---------- RECORDS SHOWN

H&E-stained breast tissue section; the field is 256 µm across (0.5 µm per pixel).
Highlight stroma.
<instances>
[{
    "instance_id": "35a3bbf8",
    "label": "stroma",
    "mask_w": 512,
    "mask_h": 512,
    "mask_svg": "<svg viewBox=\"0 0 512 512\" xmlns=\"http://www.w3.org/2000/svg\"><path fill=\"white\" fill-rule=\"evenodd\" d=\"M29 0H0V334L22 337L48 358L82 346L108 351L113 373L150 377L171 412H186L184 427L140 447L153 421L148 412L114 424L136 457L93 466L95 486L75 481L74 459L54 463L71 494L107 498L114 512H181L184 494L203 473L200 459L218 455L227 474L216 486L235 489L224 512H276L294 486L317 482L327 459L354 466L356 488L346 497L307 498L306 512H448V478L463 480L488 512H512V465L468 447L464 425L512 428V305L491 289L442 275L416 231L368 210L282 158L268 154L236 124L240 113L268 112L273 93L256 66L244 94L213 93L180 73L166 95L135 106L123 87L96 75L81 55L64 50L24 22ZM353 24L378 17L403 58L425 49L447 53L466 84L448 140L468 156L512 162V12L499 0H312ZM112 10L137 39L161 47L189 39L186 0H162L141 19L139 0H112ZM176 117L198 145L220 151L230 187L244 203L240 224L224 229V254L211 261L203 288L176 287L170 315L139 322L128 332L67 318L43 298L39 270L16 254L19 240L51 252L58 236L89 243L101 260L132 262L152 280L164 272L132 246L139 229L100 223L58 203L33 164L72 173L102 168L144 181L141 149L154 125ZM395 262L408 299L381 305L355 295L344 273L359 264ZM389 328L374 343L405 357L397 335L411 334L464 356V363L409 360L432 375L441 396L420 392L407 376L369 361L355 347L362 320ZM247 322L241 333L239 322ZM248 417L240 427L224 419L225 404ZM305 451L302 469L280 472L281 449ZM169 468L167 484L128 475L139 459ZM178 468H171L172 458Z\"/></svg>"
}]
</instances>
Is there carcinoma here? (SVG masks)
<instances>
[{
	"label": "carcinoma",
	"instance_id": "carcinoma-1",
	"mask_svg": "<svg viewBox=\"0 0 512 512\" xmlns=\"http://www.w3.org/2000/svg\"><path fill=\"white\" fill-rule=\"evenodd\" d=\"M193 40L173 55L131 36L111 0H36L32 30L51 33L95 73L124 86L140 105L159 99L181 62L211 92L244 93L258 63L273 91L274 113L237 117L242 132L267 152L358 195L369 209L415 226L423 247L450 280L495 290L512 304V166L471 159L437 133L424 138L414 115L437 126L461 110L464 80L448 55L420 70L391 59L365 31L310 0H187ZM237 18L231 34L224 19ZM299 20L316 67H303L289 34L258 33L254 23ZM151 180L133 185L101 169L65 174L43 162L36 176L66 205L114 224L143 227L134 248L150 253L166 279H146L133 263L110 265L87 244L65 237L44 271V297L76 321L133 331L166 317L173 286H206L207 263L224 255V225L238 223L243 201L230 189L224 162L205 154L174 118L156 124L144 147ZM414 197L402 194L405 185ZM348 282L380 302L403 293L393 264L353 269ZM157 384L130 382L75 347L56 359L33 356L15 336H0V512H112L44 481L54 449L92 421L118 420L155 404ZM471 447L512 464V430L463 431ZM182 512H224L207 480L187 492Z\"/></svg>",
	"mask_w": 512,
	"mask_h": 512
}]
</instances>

--------------------

- TASK DESCRIPTION: Go through the material and copy out every line with "carcinoma" in it.

- SOLUTION:
Is there carcinoma here? (SVG masks)
	"label": "carcinoma",
	"instance_id": "carcinoma-1",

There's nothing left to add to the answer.